EXERCISE OBJECTIVE
Keep images out and repeat all data exactly.

GIVEN DATA
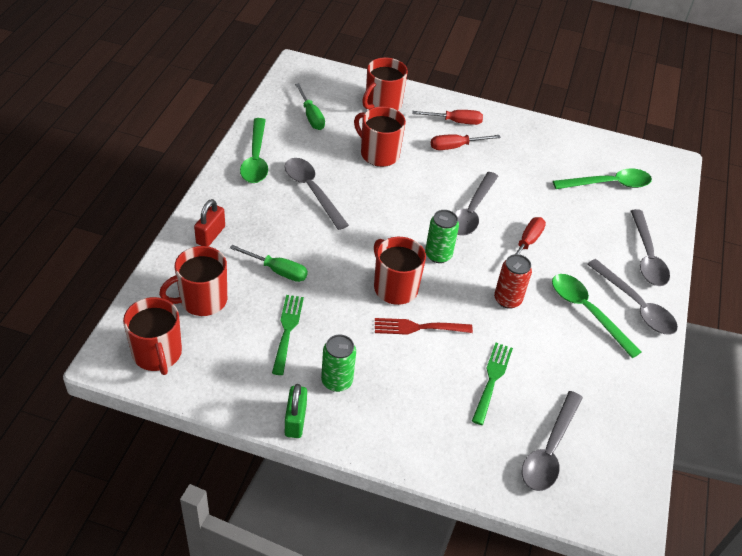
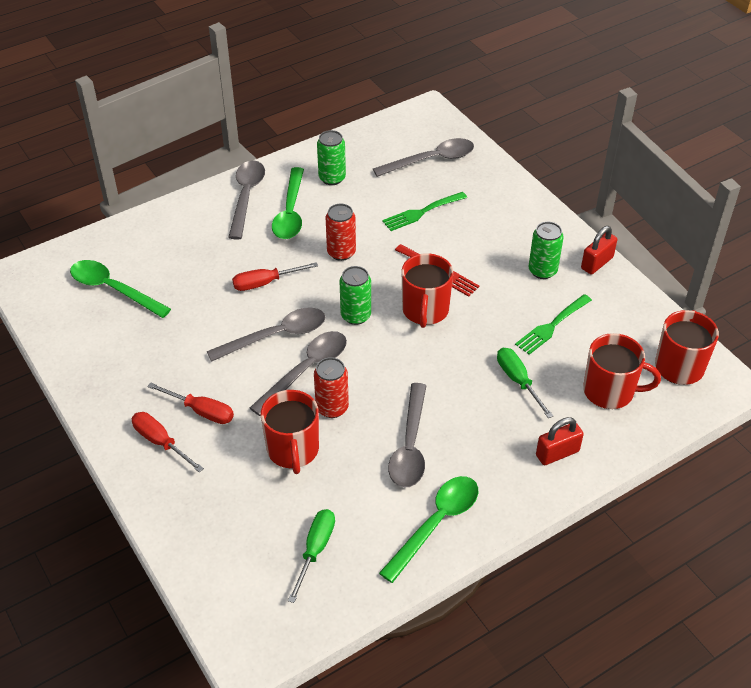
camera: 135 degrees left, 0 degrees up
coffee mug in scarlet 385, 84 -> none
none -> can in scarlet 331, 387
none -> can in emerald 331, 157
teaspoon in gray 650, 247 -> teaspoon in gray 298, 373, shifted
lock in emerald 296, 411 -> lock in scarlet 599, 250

ANSWER SECTION
camera: 135 degrees left, 0 degrees up
coffee mug in scarlet 385, 84 -> none
none -> can in scarlet 331, 387
none -> can in emerald 331, 157
teaspoon in gray 650, 247 -> teaspoon in gray 298, 373, shifted
lock in emerald 296, 411 -> lock in scarlet 599, 250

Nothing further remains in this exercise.